_JOB_: Where does the word "rectangle" appear in the data? Copy every line that holds it.

Segment Start: DATA FOR THIS EXERCISE

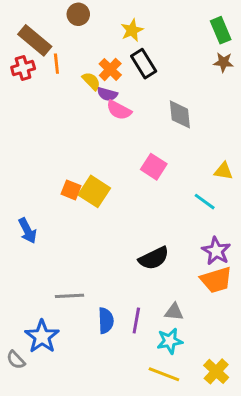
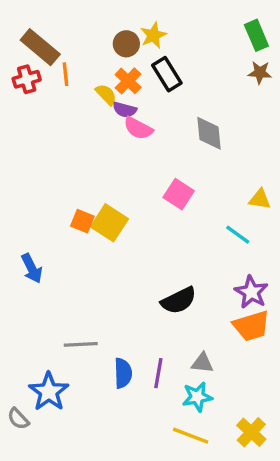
brown circle: (78, 14) -> (126, 44), moved

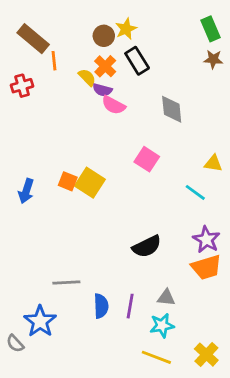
red cross: (27, 79) -> (22, 86), moved
blue arrow: (32, 268) -> (26, 191), moved, turned 45

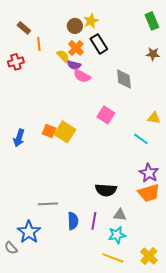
brown rectangle: (33, 39) -> (24, 28), size x0.6
brown star: (213, 59) -> (153, 54), moved
black semicircle: (147, 246) -> (106, 190), moved, turned 30

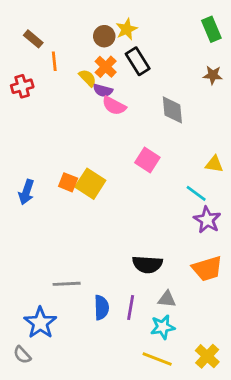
purple star: (149, 173) -> (207, 220), moved
gray semicircle: (11, 248) -> (22, 355), moved

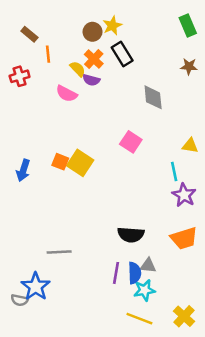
pink semicircle: (114, 106) -> (67, 94), moved
cyan line: (196, 193) -> (174, 172), turned 42
blue semicircle: (101, 308) -> (135, 273), moved
gray semicircle: (22, 355) -> (20, 300), moved, turned -35

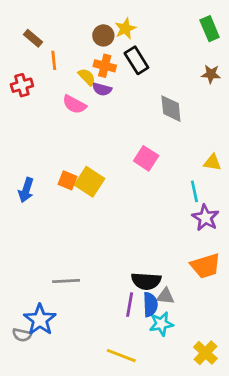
orange cross: (94, 59) -> (105, 66), turned -30
black semicircle: (131, 235) -> (146, 281), moved
yellow line: (139, 319) -> (121, 356), moved

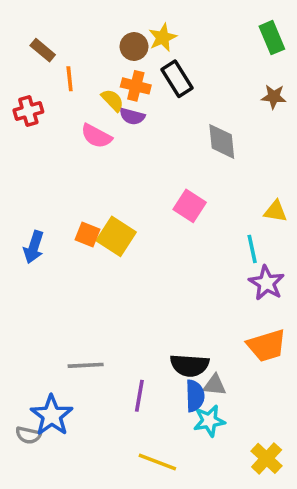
purple line: (130, 305) -> (139, 396), moved

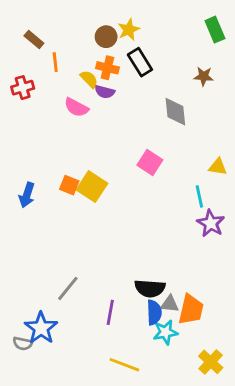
brown star: (274, 97) -> (204, 76), moved
orange trapezoid: (267, 346) -> (191, 310), moved, turned -60
gray line: (86, 365) -> (68, 288), turned -48

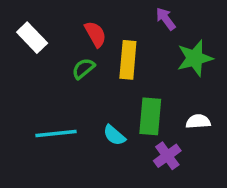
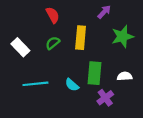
purple arrow: (166, 19) -> (104, 12), turned 80
red semicircle: (95, 34) -> (53, 15), moved
white rectangle: (32, 38) -> (20, 47), moved

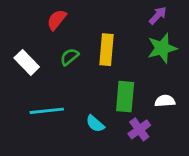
purple arrow: (104, 12) -> (158, 15), moved
red semicircle: (53, 15) -> (57, 20), moved, turned -112
cyan semicircle: (72, 85) -> (95, 124), moved

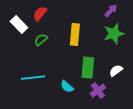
green semicircle: (69, 57) -> (41, 40), moved
white rectangle: (27, 62) -> (19, 25), moved
white semicircle: (165, 101) -> (116, 71), turned -32

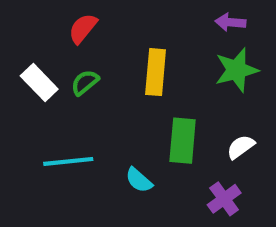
purple arrow: (111, 11) -> (230, 22), turned -128
white rectangle: (19, 25) -> (39, 82), moved
purple cross: (98, 91) -> (224, 199), moved

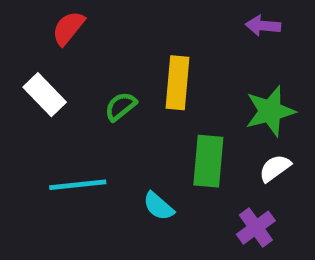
red semicircle: (83, 28) -> (68, 28), moved
green star: (237, 70) -> (270, 111), moved
green semicircle: (85, 82) -> (121, 106), moved

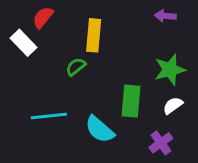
yellow rectangle: (178, 83) -> (94, 35), moved
white rectangle: (45, 95) -> (23, 43), moved
cyan semicircle: (159, 206) -> (100, 129), size x1.5

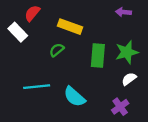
yellow rectangle: (94, 35) -> (70, 27), turned -75
green rectangle: (131, 101) -> (98, 56), moved

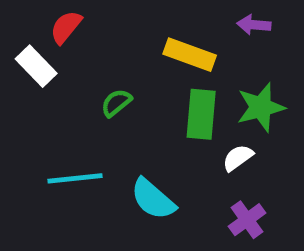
yellow rectangle: (70, 27) -> (190, 55), moved
white semicircle: (129, 79) -> (238, 158), moved

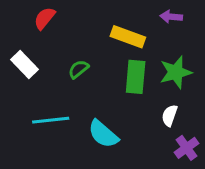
white rectangle: (36, 66) -> (24, 65), moved
white semicircle: (238, 158) -> (170, 115), moved, turned -35
purple cross: (247, 220) -> (187, 148), moved

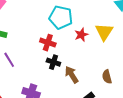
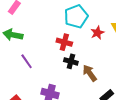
cyan pentagon: (61, 17) -> (76, 16), turned -30

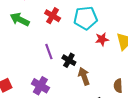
red cross: (64, 42) -> (53, 16), moved
purple line: (27, 61) -> (49, 52), moved

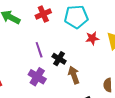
red cross: (53, 16) -> (43, 14), turned 35
purple cross: (40, 86) -> (37, 77), moved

Segment End: DATA FOR THIS EXERCISE

_RESPONSE BOX_:
brown rectangle: (33, 39) -> (24, 28), size x0.6
white rectangle: (32, 38) -> (20, 47), moved
white rectangle: (27, 62) -> (19, 25), moved
white rectangle: (19, 25) -> (39, 82), moved
yellow rectangle: (178, 83) -> (94, 35), moved
white rectangle: (45, 95) -> (23, 43), moved
yellow rectangle: (94, 35) -> (70, 27), turned -75
green rectangle: (131, 101) -> (98, 56), moved
yellow rectangle: (70, 27) -> (190, 55), moved
white rectangle: (36, 66) -> (24, 65), moved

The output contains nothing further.